§ **Exercise prompt**
From the records below, print exactly the lines starting at the one containing "P1 pin 1: N013 -> COM" and ending at the one containing "U1 pin out: N001 -> N016", ends included, and nothing else.

§ **Materials provided**
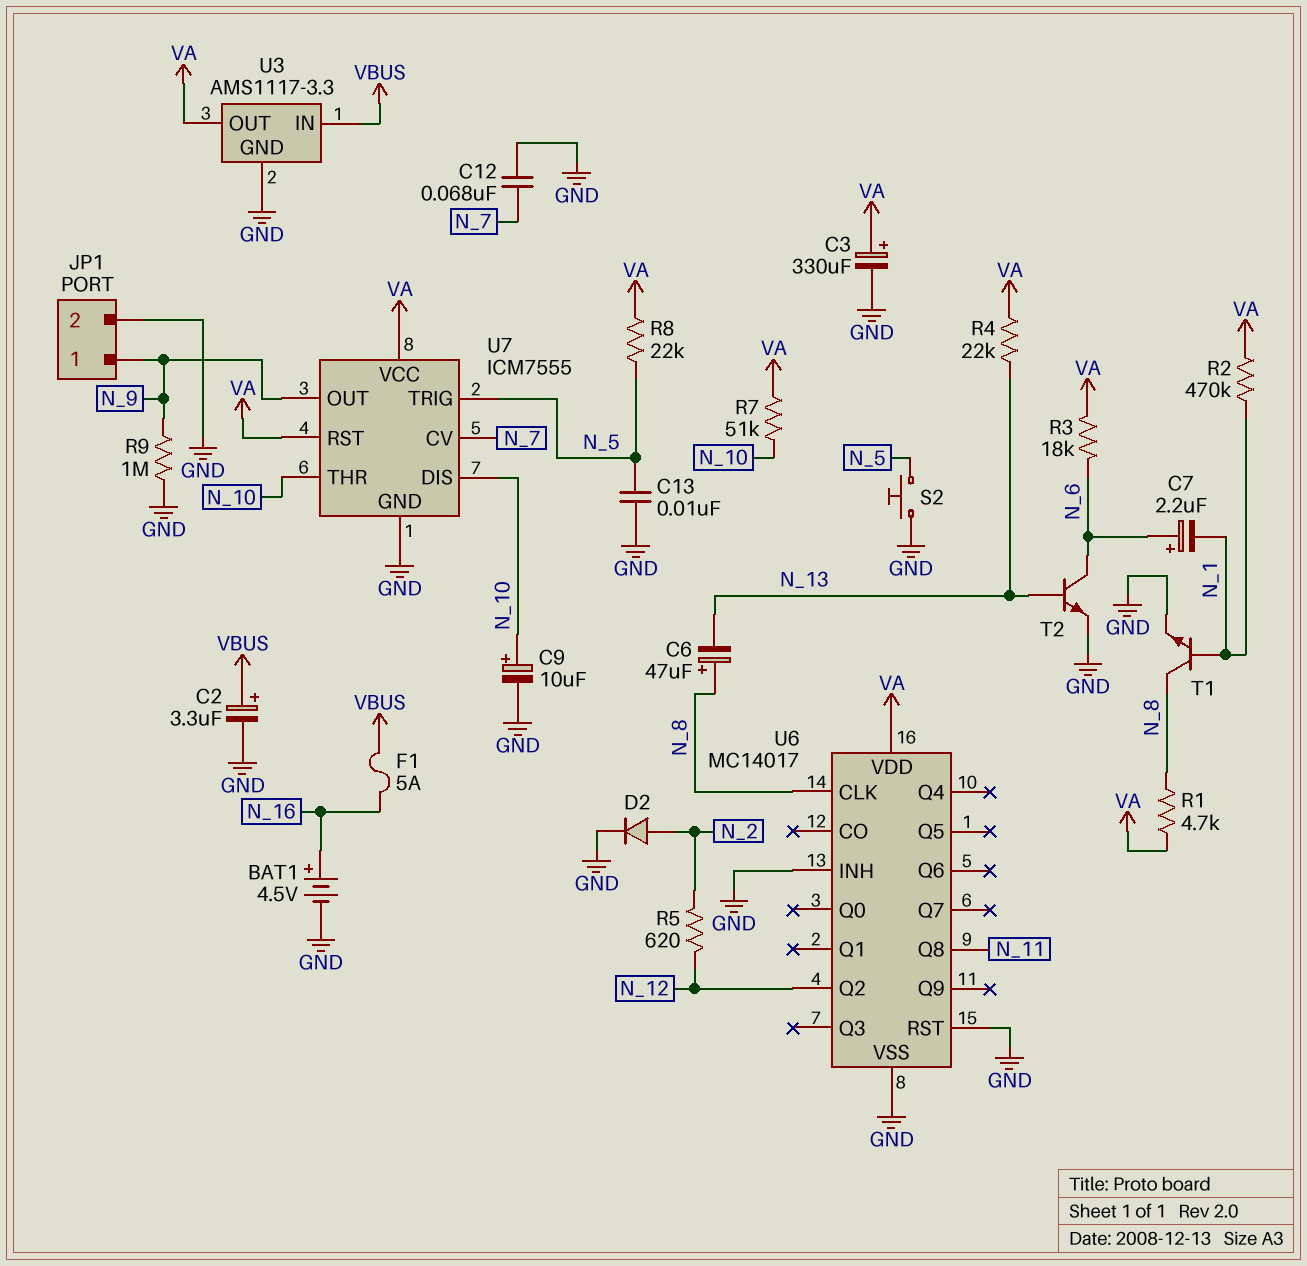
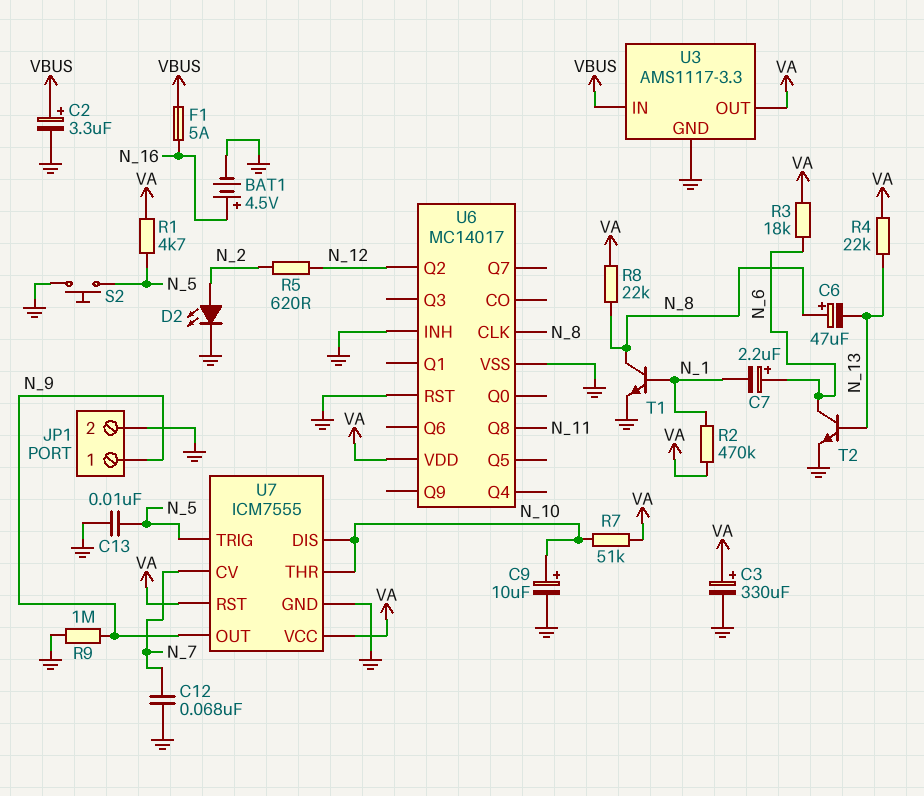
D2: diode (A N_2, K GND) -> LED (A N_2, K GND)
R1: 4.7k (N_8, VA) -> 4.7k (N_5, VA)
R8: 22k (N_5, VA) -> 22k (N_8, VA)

--

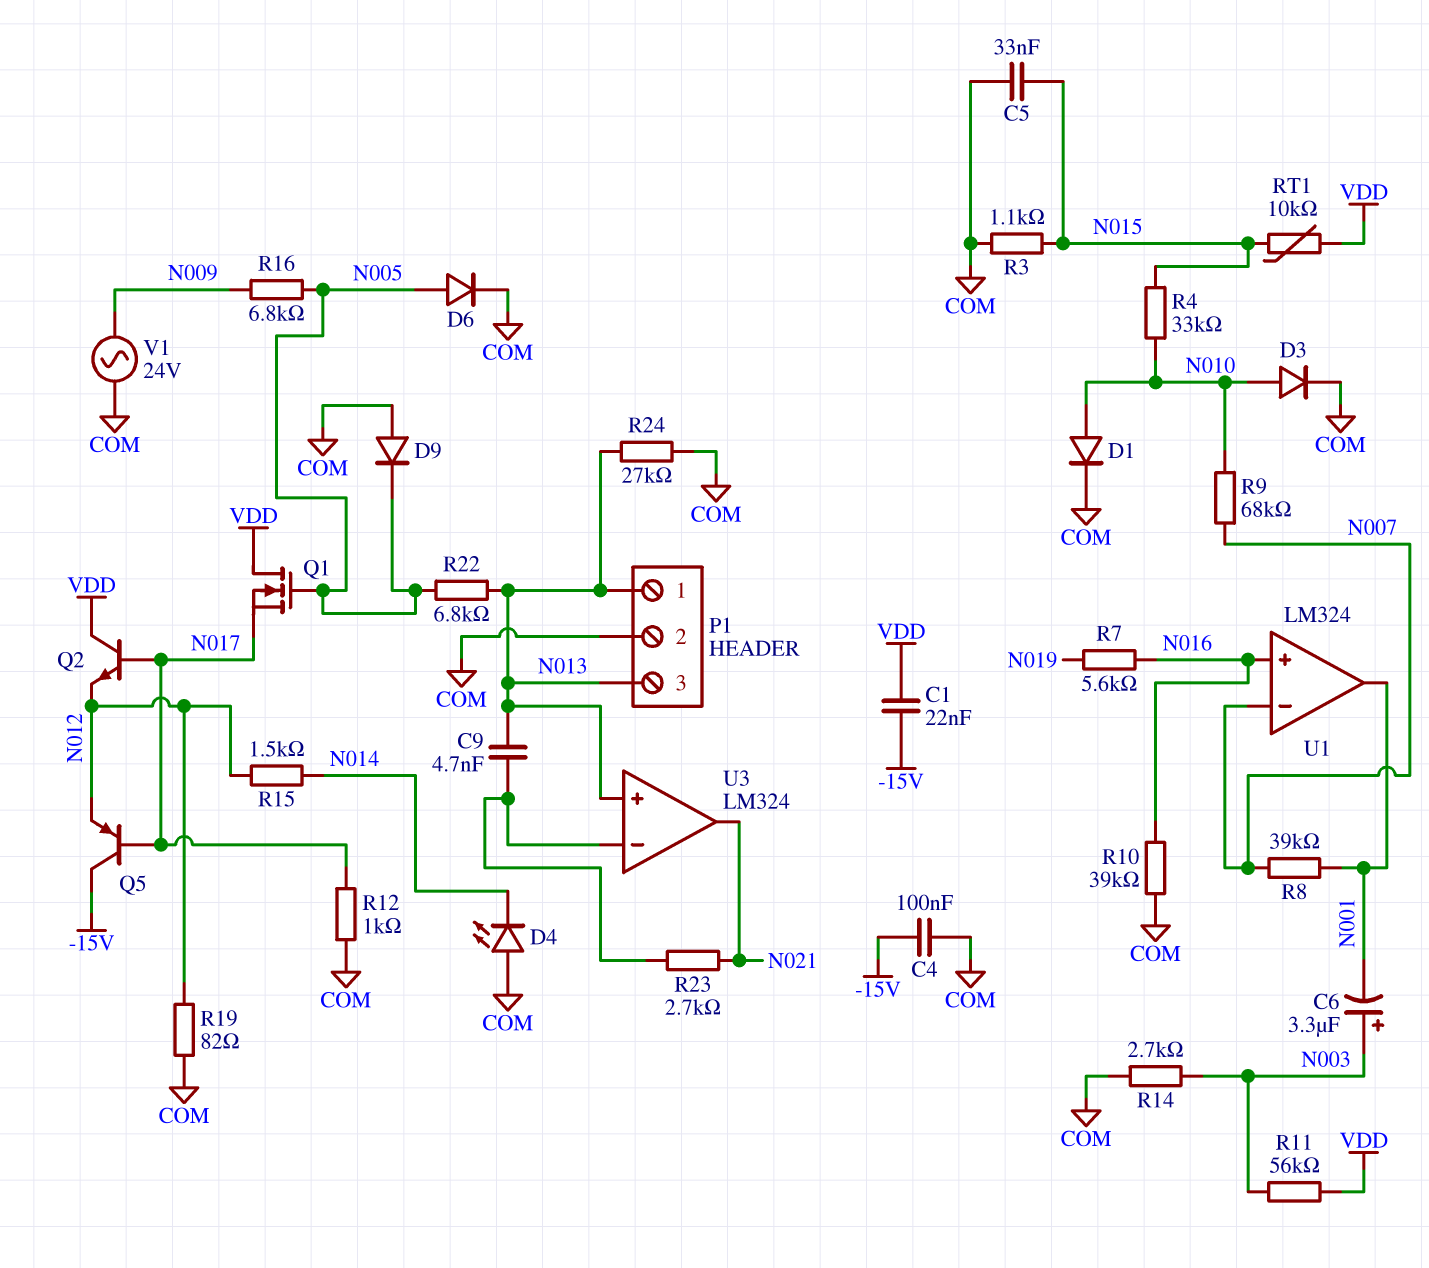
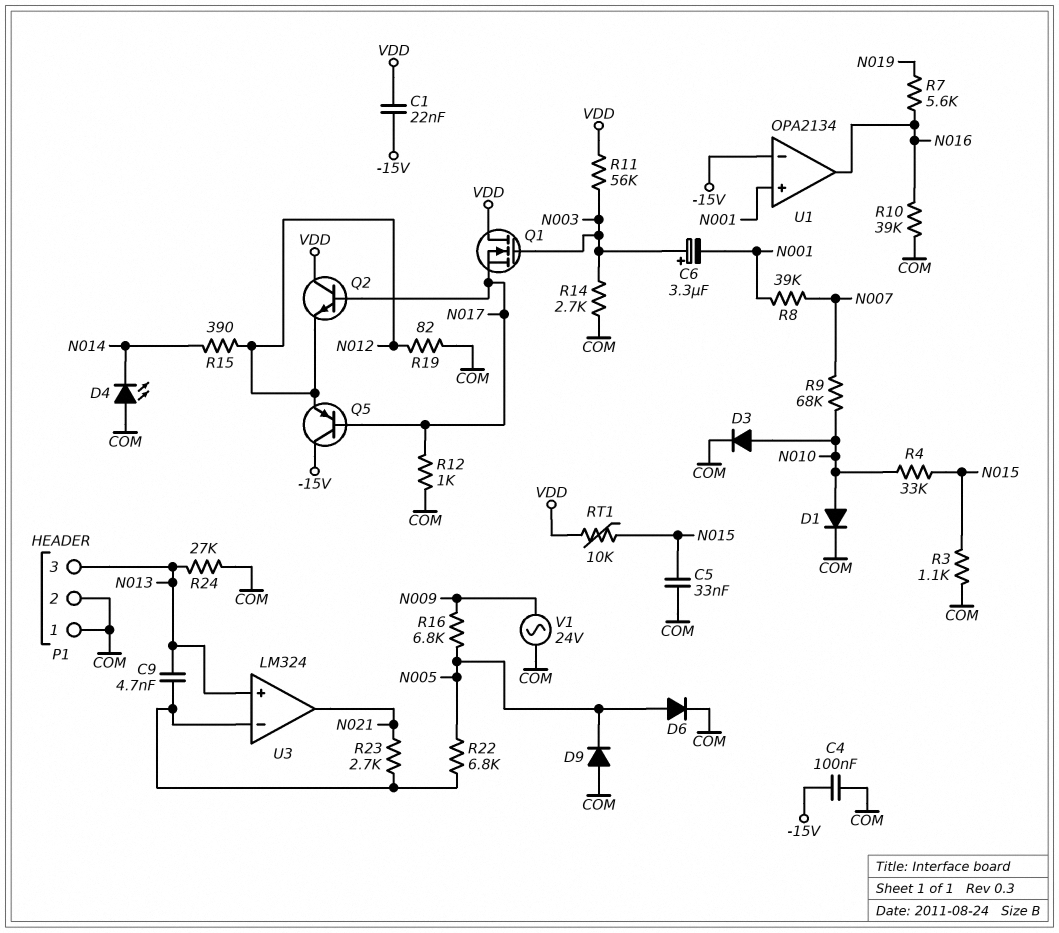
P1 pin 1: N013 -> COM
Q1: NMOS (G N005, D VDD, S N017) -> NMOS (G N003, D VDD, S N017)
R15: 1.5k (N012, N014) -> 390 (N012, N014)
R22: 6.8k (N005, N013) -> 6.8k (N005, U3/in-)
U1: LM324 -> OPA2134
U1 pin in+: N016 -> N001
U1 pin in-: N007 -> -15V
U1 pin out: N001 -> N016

§ **Response box**
P1 pin 1: N013 -> COM
Q1: NMOS (G N005, D VDD, S N017) -> NMOS (G N003, D VDD, S N017)
R15: 1.5k (N012, N014) -> 390 (N012, N014)
R22: 6.8k (N005, N013) -> 6.8k (N005, U3/in-)
U1: LM324 -> OPA2134
U1 pin in+: N016 -> N001
U1 pin in-: N007 -> -15V
U1 pin out: N001 -> N016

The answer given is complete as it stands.